▶ [Goal of the exercise] From the entries, copy out every line in which the word "cutting" is found.

(Entries taken from a collection)
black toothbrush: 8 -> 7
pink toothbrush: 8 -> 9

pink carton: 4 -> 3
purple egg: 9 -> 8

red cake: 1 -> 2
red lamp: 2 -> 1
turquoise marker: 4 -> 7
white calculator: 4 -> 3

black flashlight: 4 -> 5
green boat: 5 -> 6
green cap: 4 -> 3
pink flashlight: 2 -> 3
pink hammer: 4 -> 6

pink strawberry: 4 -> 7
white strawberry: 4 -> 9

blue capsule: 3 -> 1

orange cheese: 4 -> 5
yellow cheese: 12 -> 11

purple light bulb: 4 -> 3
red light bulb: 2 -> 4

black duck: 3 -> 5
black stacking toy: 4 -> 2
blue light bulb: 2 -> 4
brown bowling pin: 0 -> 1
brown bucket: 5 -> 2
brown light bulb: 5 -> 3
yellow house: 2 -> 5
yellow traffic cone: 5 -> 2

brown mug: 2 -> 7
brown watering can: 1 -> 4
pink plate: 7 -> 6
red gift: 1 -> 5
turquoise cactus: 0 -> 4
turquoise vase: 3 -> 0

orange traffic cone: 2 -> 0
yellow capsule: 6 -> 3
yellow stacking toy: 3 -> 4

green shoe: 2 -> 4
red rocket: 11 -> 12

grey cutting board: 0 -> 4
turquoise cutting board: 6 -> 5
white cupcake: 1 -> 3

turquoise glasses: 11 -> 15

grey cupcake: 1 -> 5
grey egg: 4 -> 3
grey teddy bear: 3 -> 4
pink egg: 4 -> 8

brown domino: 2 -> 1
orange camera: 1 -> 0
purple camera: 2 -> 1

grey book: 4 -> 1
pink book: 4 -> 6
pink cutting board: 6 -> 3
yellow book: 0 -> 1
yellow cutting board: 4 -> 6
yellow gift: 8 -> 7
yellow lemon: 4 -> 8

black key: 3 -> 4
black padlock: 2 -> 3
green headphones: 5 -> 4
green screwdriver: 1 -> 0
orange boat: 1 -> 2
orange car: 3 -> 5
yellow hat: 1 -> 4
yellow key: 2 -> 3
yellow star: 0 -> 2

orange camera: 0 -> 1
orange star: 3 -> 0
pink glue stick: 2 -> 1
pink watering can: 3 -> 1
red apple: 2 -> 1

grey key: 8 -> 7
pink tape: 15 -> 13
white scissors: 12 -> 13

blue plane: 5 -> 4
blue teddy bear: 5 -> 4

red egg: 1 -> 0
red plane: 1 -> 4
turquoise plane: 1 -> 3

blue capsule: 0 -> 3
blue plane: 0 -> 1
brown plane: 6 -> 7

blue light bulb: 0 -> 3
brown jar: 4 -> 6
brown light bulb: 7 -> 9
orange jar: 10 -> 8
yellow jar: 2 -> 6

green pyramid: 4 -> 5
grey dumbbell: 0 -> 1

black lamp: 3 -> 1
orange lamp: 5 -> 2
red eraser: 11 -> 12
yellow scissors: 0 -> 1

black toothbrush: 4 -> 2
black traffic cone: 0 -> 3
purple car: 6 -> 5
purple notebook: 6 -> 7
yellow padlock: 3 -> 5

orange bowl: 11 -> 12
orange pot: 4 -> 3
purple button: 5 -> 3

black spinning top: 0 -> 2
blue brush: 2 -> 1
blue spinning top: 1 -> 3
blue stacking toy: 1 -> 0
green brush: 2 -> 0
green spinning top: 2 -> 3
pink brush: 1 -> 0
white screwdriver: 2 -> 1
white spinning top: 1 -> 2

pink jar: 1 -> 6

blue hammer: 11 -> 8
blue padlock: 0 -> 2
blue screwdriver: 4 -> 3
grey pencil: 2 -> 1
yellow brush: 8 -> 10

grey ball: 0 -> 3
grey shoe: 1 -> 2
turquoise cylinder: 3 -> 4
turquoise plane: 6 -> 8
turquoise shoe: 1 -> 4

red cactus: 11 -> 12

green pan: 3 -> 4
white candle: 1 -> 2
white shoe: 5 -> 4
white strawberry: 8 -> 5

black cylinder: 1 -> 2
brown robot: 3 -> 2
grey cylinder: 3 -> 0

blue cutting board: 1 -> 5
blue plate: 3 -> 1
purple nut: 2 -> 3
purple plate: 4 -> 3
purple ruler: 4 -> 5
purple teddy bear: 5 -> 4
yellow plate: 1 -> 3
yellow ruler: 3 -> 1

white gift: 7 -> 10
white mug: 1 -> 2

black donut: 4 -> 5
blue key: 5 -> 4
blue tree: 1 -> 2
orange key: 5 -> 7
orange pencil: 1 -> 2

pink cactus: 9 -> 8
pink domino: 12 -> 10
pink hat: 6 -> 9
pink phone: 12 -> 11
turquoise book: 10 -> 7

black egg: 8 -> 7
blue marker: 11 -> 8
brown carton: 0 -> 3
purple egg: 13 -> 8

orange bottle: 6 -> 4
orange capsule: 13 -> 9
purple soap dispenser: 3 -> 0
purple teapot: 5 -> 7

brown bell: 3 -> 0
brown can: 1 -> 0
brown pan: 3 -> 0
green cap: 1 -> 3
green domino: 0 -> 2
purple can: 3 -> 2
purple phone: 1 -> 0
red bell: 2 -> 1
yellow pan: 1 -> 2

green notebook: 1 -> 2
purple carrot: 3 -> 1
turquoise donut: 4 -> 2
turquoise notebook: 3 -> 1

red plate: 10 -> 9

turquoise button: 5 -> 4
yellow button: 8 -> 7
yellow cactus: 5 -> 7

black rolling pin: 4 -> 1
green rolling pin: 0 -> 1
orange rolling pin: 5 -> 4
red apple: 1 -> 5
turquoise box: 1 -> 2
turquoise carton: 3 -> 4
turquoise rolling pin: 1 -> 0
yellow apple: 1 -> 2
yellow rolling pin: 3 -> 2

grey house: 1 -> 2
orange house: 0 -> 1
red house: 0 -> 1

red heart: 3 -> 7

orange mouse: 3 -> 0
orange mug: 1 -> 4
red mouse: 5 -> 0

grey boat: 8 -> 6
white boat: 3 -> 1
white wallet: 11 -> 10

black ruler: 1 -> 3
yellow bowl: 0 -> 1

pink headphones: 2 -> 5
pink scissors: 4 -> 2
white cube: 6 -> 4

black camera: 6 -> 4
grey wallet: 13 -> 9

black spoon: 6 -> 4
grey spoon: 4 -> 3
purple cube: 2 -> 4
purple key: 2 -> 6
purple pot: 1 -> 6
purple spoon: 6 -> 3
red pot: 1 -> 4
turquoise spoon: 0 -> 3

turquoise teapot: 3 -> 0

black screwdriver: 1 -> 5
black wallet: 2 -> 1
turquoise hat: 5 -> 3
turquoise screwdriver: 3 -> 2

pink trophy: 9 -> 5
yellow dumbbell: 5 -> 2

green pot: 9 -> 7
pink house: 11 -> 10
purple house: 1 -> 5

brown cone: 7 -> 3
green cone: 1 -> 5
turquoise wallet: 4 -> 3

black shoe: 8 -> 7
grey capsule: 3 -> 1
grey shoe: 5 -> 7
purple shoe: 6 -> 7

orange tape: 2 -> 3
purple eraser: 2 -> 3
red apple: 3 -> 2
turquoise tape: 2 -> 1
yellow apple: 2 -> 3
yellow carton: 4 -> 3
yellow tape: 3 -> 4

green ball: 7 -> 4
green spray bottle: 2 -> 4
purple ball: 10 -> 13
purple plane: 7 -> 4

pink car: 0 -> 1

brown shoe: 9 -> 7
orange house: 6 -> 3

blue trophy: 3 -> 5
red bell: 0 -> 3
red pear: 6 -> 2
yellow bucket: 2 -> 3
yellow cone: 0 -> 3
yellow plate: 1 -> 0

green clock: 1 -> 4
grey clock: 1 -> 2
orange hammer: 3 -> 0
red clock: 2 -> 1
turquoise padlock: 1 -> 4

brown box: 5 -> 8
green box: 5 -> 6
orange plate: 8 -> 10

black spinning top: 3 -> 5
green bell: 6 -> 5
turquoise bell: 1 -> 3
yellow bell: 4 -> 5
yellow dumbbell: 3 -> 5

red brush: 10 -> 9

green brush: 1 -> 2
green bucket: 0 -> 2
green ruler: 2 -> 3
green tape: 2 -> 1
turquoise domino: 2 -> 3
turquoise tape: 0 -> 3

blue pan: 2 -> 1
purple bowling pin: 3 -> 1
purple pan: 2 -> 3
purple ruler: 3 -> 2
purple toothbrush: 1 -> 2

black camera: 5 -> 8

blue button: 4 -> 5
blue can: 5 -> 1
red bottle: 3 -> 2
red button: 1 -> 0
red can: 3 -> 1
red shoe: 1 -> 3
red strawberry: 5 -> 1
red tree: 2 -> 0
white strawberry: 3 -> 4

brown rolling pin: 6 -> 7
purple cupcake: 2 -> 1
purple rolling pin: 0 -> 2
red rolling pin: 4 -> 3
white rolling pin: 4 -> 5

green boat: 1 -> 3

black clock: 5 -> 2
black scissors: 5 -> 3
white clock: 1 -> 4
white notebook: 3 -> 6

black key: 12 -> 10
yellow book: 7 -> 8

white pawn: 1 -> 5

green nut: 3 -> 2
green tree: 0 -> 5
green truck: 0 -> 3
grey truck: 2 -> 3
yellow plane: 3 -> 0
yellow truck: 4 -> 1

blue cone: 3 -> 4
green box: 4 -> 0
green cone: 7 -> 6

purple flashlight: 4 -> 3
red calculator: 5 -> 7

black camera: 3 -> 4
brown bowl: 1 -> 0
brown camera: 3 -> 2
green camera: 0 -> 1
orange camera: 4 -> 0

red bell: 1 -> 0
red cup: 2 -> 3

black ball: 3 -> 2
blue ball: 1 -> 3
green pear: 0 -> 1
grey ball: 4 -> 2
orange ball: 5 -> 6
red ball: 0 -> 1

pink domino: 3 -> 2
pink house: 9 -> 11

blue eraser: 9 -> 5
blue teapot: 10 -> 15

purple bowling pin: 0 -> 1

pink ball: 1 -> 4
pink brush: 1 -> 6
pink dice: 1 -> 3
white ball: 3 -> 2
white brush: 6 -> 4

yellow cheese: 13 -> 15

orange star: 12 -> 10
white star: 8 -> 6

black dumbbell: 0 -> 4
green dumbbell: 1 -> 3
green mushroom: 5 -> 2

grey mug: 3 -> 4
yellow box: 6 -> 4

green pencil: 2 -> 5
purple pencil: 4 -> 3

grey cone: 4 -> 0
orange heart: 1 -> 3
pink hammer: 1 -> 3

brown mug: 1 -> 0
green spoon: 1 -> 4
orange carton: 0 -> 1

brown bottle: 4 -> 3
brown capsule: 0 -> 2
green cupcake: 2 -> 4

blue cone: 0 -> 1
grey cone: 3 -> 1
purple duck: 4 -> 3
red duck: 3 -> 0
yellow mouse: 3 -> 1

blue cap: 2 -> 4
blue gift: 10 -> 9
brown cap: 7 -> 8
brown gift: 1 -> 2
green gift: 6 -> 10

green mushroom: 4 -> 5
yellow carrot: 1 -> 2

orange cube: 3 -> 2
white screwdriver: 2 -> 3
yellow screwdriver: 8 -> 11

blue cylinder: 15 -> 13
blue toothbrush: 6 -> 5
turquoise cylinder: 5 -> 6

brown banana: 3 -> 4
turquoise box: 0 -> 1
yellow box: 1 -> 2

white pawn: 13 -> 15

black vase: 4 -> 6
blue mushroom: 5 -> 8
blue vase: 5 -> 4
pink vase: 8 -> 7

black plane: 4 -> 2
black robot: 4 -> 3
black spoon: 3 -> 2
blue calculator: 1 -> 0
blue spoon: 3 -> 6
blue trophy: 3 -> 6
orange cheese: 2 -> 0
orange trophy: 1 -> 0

▶ [Exercise response]
grey cutting board: 0 -> 4
turquoise cutting board: 6 -> 5
pink cutting board: 6 -> 3
yellow cutting board: 4 -> 6
blue cutting board: 1 -> 5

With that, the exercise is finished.